• Work instructions
Would you give the records below again, exactly and completely?

----

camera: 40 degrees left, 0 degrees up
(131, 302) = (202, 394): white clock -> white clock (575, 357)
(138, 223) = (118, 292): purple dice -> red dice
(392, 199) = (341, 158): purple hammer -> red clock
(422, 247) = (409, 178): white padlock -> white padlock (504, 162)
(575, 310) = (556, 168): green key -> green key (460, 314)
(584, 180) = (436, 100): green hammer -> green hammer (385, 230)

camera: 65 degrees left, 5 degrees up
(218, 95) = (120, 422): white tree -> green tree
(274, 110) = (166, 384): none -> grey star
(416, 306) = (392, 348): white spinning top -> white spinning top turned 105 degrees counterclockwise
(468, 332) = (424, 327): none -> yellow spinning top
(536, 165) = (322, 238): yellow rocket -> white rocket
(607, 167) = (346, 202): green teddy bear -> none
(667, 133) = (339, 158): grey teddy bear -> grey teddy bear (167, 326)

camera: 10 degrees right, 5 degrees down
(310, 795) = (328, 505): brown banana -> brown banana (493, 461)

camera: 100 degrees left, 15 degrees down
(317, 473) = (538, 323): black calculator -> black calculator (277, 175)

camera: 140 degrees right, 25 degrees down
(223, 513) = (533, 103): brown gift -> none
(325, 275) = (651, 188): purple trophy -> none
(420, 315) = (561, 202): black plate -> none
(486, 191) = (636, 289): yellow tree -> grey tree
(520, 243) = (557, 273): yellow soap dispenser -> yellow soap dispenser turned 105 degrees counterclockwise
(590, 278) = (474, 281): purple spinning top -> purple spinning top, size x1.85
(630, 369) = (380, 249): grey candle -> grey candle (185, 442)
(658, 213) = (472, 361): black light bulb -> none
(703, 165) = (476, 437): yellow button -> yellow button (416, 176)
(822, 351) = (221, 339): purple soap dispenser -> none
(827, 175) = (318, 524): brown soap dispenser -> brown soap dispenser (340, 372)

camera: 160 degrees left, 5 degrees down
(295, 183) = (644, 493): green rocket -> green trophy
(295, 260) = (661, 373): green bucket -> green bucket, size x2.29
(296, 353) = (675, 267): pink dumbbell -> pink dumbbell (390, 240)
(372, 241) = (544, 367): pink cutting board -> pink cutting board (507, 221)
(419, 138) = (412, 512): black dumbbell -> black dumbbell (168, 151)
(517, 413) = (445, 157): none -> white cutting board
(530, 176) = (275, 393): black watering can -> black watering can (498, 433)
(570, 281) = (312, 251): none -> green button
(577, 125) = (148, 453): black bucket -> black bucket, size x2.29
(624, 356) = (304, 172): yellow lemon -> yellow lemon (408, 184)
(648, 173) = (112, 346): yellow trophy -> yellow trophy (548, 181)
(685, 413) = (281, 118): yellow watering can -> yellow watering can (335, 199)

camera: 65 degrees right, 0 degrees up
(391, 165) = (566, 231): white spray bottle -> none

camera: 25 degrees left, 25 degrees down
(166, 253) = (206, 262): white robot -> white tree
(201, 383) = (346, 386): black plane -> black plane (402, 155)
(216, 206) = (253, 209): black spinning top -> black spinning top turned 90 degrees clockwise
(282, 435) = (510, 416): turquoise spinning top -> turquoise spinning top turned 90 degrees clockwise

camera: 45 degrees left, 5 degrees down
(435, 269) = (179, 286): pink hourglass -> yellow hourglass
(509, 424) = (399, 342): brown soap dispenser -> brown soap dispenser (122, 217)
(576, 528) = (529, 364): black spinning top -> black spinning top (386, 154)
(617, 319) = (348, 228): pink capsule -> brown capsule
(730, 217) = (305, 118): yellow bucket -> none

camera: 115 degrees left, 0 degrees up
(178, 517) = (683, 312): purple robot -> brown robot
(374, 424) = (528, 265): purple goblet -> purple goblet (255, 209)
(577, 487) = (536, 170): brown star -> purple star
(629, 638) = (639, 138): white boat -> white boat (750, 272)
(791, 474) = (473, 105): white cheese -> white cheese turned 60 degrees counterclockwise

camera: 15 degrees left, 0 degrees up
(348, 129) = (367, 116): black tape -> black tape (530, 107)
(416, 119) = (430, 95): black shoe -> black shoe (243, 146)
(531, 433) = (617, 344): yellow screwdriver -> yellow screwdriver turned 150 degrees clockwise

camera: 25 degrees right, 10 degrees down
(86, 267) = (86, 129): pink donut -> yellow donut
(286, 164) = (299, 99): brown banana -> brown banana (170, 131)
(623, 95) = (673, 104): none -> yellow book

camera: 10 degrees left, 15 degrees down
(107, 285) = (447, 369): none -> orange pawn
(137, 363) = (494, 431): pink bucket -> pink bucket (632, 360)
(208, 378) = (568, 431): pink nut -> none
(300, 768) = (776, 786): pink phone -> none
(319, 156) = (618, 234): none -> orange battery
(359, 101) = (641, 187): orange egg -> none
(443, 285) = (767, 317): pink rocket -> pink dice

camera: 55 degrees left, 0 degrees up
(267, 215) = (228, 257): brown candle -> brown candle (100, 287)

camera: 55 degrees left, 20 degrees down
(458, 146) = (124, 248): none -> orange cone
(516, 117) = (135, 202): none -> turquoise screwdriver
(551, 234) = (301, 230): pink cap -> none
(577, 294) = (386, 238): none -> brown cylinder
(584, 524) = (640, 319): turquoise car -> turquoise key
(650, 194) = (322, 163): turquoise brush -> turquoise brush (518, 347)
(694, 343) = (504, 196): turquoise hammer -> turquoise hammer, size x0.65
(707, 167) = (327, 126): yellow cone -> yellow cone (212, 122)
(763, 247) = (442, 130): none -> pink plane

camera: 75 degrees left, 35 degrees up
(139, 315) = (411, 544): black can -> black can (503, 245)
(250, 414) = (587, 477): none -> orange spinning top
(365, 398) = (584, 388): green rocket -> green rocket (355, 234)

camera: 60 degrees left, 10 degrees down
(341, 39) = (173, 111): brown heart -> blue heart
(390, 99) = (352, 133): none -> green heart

----

• Exercise result
camera: 40 degrees left, 0 degrees up
(131, 302) = (202, 394): white clock -> white clock (575, 357)
(138, 223) = (118, 292): purple dice -> red dice
(392, 199) = (341, 158): purple hammer -> red clock
(422, 247) = (409, 178): white padlock -> white padlock (504, 162)
(575, 310) = (556, 168): green key -> green key (460, 314)
(584, 180) = (436, 100): green hammer -> green hammer (385, 230)

camera: 65 degrees left, 5 degrees up
(218, 95) = (120, 422): white tree -> green tree
(274, 110) = (166, 384): none -> grey star
(416, 306) = (392, 348): white spinning top -> white spinning top turned 105 degrees counterclockwise
(468, 332) = (424, 327): none -> yellow spinning top
(536, 165) = (322, 238): yellow rocket -> white rocket
(607, 167) = (346, 202): green teddy bear -> none
(667, 133) = (339, 158): grey teddy bear -> grey teddy bear (167, 326)

camera: 10 degrees right, 5 degrees down
(310, 795) = (328, 505): brown banana -> brown banana (493, 461)

camera: 100 degrees left, 15 degrees down
(317, 473) = (538, 323): black calculator -> black calculator (277, 175)

camera: 140 degrees right, 25 degrees down
(223, 513) = (533, 103): brown gift -> none
(325, 275) = (651, 188): purple trophy -> none
(420, 315) = (561, 202): black plate -> none
(486, 191) = (636, 289): yellow tree -> grey tree
(520, 243) = (557, 273): yellow soap dispenser -> yellow soap dispenser turned 105 degrees counterclockwise
(590, 278) = (474, 281): purple spinning top -> purple spinning top, size x1.85
(630, 369) = (380, 249): grey candle -> grey candle (185, 442)
(658, 213) = (472, 361): black light bulb -> none
(703, 165) = (476, 437): yellow button -> yellow button (416, 176)
(822, 351) = (221, 339): purple soap dispenser -> none
(827, 175) = (318, 524): brown soap dispenser -> brown soap dispenser (340, 372)

camera: 160 degrees left, 5 degrees down
(295, 183) = (644, 493): green rocket -> green trophy
(295, 260) = (661, 373): green bucket -> green bucket, size x2.29
(296, 353) = (675, 267): pink dumbbell -> pink dumbbell (390, 240)
(372, 241) = (544, 367): pink cutting board -> pink cutting board (507, 221)
(419, 138) = (412, 512): black dumbbell -> black dumbbell (168, 151)
(517, 413) = (445, 157): none -> white cutting board
(530, 176) = (275, 393): black watering can -> black watering can (498, 433)
(570, 281) = (312, 251): none -> green button
(577, 125) = (148, 453): black bucket -> black bucket, size x2.29
(624, 356) = (304, 172): yellow lemon -> yellow lemon (408, 184)
(648, 173) = (112, 346): yellow trophy -> yellow trophy (548, 181)
(685, 413) = (281, 118): yellow watering can -> yellow watering can (335, 199)

camera: 65 degrees right, 0 degrees up
(391, 165) = (566, 231): white spray bottle -> none

camera: 25 degrees left, 25 degrees down
(166, 253) = (206, 262): white robot -> white tree
(201, 383) = (346, 386): black plane -> black plane (402, 155)
(216, 206) = (253, 209): black spinning top -> black spinning top turned 90 degrees clockwise
(282, 435) = (510, 416): turquoise spinning top -> turquoise spinning top turned 90 degrees clockwise

camera: 45 degrees left, 5 degrees down
(435, 269) = (179, 286): pink hourglass -> yellow hourglass
(509, 424) = (399, 342): brown soap dispenser -> brown soap dispenser (122, 217)
(576, 528) = (529, 364): black spinning top -> black spinning top (386, 154)
(617, 319) = (348, 228): pink capsule -> brown capsule
(730, 217) = (305, 118): yellow bucket -> none

camera: 115 degrees left, 0 degrees up
(178, 517) = (683, 312): purple robot -> brown robot
(374, 424) = (528, 265): purple goblet -> purple goblet (255, 209)
(577, 487) = (536, 170): brown star -> purple star
(629, 638) = (639, 138): white boat -> white boat (750, 272)
(791, 474) = (473, 105): white cheese -> white cheese turned 60 degrees counterclockwise

camera: 15 degrees left, 0 degrees up
(348, 129) = (367, 116): black tape -> black tape (530, 107)
(416, 119) = (430, 95): black shoe -> black shoe (243, 146)
(531, 433) = (617, 344): yellow screwdriver -> yellow screwdriver turned 150 degrees clockwise

camera: 25 degrees right, 10 degrees down
(86, 267) = (86, 129): pink donut -> yellow donut
(286, 164) = (299, 99): brown banana -> brown banana (170, 131)
(623, 95) = (673, 104): none -> yellow book

camera: 10 degrees left, 15 degrees down
(107, 285) = (447, 369): none -> orange pawn
(137, 363) = (494, 431): pink bucket -> pink bucket (632, 360)
(208, 378) = (568, 431): pink nut -> none
(300, 768) = (776, 786): pink phone -> none
(319, 156) = (618, 234): none -> orange battery
(359, 101) = (641, 187): orange egg -> none
(443, 285) = (767, 317): pink rocket -> pink dice

camera: 55 degrees left, 0 degrees up
(267, 215) = (228, 257): brown candle -> brown candle (100, 287)

camera: 55 degrees left, 20 degrees down
(458, 146) = (124, 248): none -> orange cone
(516, 117) = (135, 202): none -> turquoise screwdriver
(551, 234) = (301, 230): pink cap -> none
(577, 294) = (386, 238): none -> brown cylinder
(584, 524) = (640, 319): turquoise car -> turquoise key
(650, 194) = (322, 163): turquoise brush -> turquoise brush (518, 347)
(694, 343) = (504, 196): turquoise hammer -> turquoise hammer, size x0.65
(707, 167) = (327, 126): yellow cone -> yellow cone (212, 122)
(763, 247) = (442, 130): none -> pink plane

camera: 75 degrees left, 35 degrees up
(139, 315) = (411, 544): black can -> black can (503, 245)
(250, 414) = (587, 477): none -> orange spinning top
(365, 398) = (584, 388): green rocket -> green rocket (355, 234)

camera: 60 degrees left, 10 degrees down
(341, 39) = (173, 111): brown heart -> blue heart
(390, 99) = (352, 133): none -> green heart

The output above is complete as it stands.